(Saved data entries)
= = =

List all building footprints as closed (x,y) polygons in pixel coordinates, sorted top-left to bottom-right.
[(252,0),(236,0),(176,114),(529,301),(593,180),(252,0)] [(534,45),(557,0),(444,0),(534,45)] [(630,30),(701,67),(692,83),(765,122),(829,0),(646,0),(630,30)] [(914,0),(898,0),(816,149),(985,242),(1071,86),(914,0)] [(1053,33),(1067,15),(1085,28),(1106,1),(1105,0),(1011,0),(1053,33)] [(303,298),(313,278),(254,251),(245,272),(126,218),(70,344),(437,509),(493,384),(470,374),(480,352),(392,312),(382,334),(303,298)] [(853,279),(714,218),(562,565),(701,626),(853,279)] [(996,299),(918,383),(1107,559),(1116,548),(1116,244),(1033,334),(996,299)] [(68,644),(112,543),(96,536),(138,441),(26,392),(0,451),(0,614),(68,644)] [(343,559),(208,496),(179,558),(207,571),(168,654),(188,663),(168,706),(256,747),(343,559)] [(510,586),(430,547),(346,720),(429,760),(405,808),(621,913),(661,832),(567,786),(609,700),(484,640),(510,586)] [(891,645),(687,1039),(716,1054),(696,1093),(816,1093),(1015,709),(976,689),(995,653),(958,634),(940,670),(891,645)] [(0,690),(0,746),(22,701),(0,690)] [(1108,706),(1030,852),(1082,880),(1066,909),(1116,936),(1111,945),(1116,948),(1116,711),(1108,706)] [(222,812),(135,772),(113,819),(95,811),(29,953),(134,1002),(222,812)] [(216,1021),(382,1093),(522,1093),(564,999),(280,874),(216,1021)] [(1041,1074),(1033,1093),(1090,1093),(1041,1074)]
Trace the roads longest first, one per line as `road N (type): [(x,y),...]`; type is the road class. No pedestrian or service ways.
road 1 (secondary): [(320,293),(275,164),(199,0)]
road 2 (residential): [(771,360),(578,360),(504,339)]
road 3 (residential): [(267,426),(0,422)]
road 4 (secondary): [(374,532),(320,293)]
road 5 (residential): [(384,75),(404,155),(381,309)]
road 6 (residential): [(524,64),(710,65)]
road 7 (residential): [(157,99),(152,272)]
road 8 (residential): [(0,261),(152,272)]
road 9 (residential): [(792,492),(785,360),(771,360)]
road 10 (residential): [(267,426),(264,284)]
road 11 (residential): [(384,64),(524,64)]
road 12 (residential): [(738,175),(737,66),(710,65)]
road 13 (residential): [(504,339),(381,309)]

= = =

**TASK ITEM**
Please repeat every entry, exactly as it was written.

**SOLUTION TO THIS EXERCISE**
List all building footprints as closed (x,y) polygons in pixel coordinates, sorted top-left to bottom-right.
[(252,0),(236,0),(176,114),(529,301),(593,180),(252,0)] [(534,45),(557,0),(444,0),(534,45)] [(630,30),(701,67),(692,83),(765,122),(829,0),(646,0),(630,30)] [(914,0),(898,0),(816,149),(985,242),(1071,86),(914,0)] [(1053,33),(1067,15),(1085,28),(1106,1),(1105,0),(1011,0),(1053,33)] [(303,298),(313,278),(254,251),(245,272),(126,218),(70,344),(437,509),(493,384),(470,374),(480,352),(392,312),(382,334),(303,298)] [(853,279),(714,218),(562,565),(701,626),(853,279)] [(996,299),(918,383),(1107,559),(1116,548),(1116,244),(1033,334),(996,299)] [(68,644),(112,543),(96,536),(138,441),(26,392),(0,451),(0,614),(68,644)] [(343,559),(208,496),(179,558),(207,571),(168,654),(188,663),(168,706),(256,747),(343,559)] [(510,586),(430,547),(346,720),(429,760),(405,808),(621,913),(661,832),(567,786),(609,700),(484,640),(510,586)] [(891,645),(687,1039),(716,1054),(696,1093),(816,1093),(1015,709),(976,689),(995,653),(958,634),(940,670),(891,645)] [(0,690),(0,746),(22,701),(0,690)] [(1108,706),(1030,852),(1082,880),(1066,909),(1116,936),(1111,945),(1116,948),(1116,711),(1108,706)] [(222,812),(135,772),(113,819),(95,811),(29,953),(134,1002),(222,812)] [(216,1021),(382,1093),(522,1093),(564,999),(280,874),(216,1021)] [(1041,1074),(1033,1093),(1090,1093),(1041,1074)]
Trace the roads longest first, one per line as `road N (type): [(x,y),...]`; type is the road class. No pedestrian or service ways.
road 1 (secondary): [(320,293),(275,164),(199,0)]
road 2 (residential): [(771,360),(578,360),(504,339)]
road 3 (residential): [(267,426),(0,422)]
road 4 (secondary): [(374,532),(320,293)]
road 5 (residential): [(384,75),(404,155),(381,309)]
road 6 (residential): [(524,64),(710,65)]
road 7 (residential): [(157,99),(152,272)]
road 8 (residential): [(0,261),(152,272)]
road 9 (residential): [(792,492),(785,360),(771,360)]
road 10 (residential): [(267,426),(264,284)]
road 11 (residential): [(384,64),(524,64)]
road 12 (residential): [(738,175),(737,66),(710,65)]
road 13 (residential): [(504,339),(381,309)]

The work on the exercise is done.